* [What is asked] Collect every line in the rows below that contains the string "following", and copy each one. Case counts.

* [Records supplied]
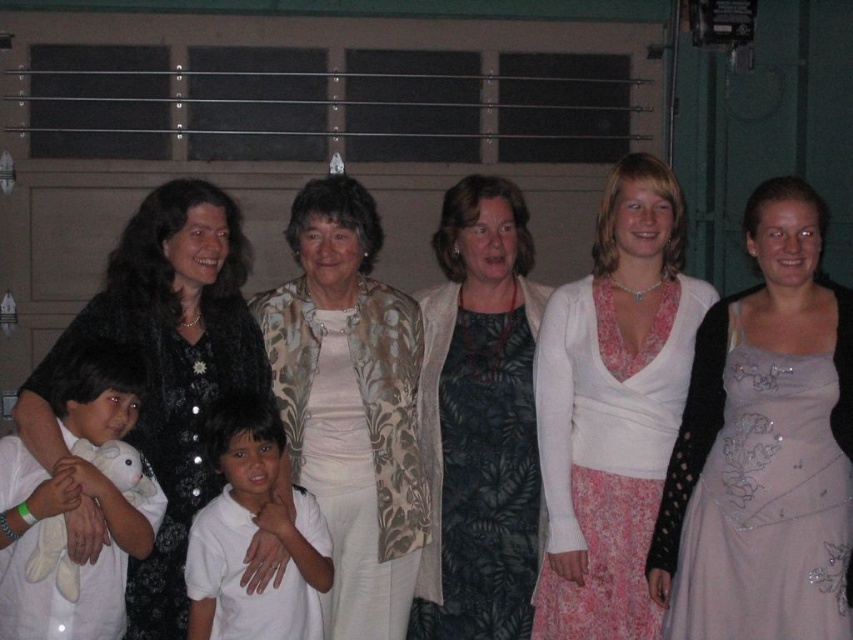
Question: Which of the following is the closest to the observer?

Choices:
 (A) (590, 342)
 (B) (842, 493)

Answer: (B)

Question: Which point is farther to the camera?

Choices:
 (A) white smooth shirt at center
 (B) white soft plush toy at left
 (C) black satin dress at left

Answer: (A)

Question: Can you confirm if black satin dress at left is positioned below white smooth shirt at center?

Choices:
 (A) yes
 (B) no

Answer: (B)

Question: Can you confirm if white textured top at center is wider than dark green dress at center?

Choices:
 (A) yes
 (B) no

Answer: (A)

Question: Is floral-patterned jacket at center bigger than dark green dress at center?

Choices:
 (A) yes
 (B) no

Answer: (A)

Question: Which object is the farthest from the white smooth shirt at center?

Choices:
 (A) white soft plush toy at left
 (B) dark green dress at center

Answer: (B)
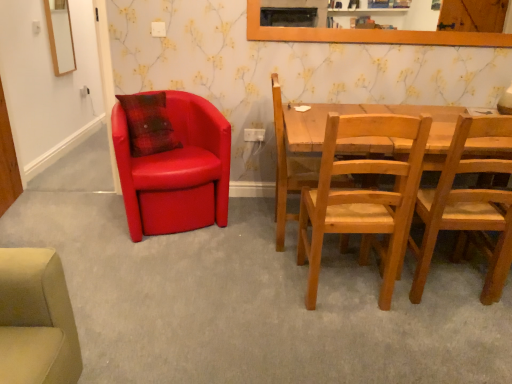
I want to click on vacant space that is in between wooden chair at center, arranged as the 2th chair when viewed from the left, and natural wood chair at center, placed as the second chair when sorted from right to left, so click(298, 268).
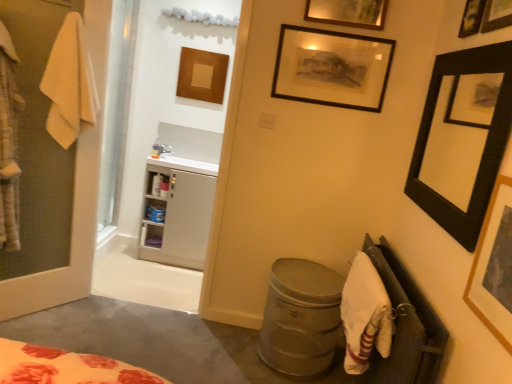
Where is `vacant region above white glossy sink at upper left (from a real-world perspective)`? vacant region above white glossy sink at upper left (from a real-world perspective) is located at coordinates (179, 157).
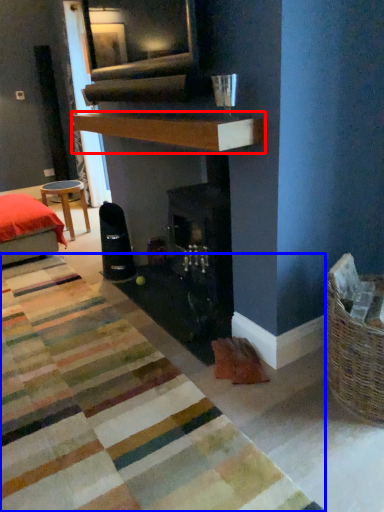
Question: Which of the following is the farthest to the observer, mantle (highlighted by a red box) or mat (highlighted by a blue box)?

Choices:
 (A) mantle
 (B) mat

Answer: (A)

* [Result below]
Question: Which of the following is the closest to the observer?
Question: Which of the following is the farthest to the observer, mantle (highlighted by a red box) or mat (highlighted by a blue box)?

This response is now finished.